*EXERCISE BRIEF*: Nothing but the lines from the start of the records through the line that contains "JP1 pin 1: +5V -> COM" is to be copied, and each is to be copied exactly.

[Before-and-after change data]

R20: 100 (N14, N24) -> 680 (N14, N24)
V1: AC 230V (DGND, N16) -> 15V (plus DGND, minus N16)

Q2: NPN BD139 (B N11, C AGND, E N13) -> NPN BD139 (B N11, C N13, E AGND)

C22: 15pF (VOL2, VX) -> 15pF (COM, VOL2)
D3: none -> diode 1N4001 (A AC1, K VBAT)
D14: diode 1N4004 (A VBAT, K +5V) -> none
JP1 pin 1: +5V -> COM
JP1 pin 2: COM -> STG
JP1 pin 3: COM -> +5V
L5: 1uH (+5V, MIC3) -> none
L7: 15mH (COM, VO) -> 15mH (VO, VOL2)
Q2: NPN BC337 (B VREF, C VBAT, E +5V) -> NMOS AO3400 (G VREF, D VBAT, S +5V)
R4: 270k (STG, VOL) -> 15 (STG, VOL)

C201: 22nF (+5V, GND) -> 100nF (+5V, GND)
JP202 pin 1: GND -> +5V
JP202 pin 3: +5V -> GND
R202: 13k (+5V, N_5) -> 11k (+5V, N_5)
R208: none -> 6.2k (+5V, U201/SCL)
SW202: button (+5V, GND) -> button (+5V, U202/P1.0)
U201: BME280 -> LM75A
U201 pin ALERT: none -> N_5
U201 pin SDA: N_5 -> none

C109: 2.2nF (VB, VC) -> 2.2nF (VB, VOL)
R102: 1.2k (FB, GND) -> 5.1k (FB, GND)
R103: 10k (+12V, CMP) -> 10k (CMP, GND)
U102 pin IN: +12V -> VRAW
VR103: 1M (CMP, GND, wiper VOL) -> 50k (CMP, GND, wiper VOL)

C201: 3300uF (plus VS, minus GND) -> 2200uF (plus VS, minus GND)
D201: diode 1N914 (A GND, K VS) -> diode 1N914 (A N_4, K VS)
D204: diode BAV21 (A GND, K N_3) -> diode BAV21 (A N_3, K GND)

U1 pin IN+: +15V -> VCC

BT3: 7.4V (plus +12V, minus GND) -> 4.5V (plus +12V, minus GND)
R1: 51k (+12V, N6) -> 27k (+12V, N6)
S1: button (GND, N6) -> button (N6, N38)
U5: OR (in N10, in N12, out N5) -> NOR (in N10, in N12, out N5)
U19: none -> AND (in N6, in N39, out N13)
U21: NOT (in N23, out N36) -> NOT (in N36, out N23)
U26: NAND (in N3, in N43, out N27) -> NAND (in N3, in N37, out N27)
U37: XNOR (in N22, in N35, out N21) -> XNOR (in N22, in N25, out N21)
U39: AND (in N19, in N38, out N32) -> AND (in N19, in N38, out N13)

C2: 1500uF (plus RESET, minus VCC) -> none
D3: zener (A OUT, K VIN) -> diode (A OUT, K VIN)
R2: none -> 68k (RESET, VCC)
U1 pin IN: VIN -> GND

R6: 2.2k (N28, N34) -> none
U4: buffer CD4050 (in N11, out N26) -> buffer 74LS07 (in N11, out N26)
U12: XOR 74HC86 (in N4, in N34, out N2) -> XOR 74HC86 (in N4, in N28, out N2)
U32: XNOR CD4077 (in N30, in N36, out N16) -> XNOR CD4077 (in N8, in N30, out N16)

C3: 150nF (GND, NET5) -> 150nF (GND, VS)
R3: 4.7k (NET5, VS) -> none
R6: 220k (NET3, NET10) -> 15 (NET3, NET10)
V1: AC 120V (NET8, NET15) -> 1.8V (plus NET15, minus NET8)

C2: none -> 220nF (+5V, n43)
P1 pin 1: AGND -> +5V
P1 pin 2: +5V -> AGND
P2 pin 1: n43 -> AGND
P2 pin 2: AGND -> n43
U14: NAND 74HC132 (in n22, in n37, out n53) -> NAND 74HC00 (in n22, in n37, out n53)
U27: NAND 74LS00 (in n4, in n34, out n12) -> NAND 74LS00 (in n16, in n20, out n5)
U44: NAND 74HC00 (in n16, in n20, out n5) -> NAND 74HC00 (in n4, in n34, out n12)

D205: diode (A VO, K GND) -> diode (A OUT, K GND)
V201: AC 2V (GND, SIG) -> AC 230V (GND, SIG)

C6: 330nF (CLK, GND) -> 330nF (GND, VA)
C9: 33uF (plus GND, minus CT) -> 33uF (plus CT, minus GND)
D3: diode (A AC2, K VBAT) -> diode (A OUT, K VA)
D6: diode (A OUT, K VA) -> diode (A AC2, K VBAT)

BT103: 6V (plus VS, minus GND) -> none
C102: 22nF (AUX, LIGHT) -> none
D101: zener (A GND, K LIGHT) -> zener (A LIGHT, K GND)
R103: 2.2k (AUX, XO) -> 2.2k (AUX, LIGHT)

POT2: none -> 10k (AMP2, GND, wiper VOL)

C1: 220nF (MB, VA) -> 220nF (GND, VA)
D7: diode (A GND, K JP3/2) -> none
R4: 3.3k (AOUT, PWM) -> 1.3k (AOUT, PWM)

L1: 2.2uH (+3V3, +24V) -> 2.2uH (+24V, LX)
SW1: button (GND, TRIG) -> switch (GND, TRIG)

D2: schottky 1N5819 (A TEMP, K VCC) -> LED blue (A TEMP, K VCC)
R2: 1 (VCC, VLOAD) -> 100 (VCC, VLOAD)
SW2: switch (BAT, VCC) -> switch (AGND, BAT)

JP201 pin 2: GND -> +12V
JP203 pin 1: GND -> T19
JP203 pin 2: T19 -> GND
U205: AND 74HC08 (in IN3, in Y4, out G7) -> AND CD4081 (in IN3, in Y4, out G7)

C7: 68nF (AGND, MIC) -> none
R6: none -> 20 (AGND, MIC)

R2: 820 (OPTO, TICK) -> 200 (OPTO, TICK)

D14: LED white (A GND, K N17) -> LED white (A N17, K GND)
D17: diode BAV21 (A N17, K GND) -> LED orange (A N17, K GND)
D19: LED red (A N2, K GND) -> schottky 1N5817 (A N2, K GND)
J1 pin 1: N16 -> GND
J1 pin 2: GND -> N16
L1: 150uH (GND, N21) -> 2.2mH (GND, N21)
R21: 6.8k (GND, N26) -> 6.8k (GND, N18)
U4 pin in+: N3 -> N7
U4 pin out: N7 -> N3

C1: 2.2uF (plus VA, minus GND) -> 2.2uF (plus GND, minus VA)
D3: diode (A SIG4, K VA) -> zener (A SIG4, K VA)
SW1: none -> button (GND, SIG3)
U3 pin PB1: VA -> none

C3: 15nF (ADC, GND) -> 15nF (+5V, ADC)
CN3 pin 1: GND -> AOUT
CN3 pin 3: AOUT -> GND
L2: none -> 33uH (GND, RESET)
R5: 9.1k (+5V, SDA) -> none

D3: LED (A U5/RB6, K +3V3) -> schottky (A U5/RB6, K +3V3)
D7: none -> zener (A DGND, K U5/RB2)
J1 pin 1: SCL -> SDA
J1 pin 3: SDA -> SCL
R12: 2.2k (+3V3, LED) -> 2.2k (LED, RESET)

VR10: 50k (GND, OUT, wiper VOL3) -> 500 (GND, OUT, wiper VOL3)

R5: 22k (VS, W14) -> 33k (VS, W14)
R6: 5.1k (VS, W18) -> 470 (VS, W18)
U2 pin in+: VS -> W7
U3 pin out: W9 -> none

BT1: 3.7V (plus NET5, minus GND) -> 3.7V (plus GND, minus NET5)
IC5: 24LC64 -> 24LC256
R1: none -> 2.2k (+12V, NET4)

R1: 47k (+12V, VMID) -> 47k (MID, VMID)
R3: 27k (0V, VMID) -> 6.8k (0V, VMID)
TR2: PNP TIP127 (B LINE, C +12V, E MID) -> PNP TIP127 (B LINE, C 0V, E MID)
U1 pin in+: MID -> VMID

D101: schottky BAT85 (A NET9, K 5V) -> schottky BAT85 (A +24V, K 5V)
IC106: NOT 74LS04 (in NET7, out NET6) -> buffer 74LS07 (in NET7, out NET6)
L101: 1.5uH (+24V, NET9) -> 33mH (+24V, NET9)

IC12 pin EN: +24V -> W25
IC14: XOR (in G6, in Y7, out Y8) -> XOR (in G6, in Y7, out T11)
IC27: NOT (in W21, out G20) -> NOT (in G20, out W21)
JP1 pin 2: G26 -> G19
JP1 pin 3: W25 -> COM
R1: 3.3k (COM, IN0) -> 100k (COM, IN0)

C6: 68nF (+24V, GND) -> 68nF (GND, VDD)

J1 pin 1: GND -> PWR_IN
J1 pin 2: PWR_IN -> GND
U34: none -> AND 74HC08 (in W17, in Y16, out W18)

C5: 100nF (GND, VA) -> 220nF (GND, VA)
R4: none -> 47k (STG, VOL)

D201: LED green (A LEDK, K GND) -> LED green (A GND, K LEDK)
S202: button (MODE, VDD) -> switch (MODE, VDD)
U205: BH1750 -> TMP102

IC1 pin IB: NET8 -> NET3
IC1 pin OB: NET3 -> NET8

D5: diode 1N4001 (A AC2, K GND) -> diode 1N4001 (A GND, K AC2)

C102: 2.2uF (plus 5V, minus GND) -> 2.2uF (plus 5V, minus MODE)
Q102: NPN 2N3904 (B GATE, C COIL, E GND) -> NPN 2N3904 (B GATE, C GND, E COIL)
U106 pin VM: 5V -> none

*SOLUTION TO THIS PROBLEM*:
R20: 100 (N14, N24) -> 680 (N14, N24)
V1: AC 230V (DGND, N16) -> 15V (plus DGND, minus N16)

Q2: NPN BD139 (B N11, C AGND, E N13) -> NPN BD139 (B N11, C N13, E AGND)

C22: 15pF (VOL2, VX) -> 15pF (COM, VOL2)
D3: none -> diode 1N4001 (A AC1, K VBAT)
D14: diode 1N4004 (A VBAT, K +5V) -> none
JP1 pin 1: +5V -> COM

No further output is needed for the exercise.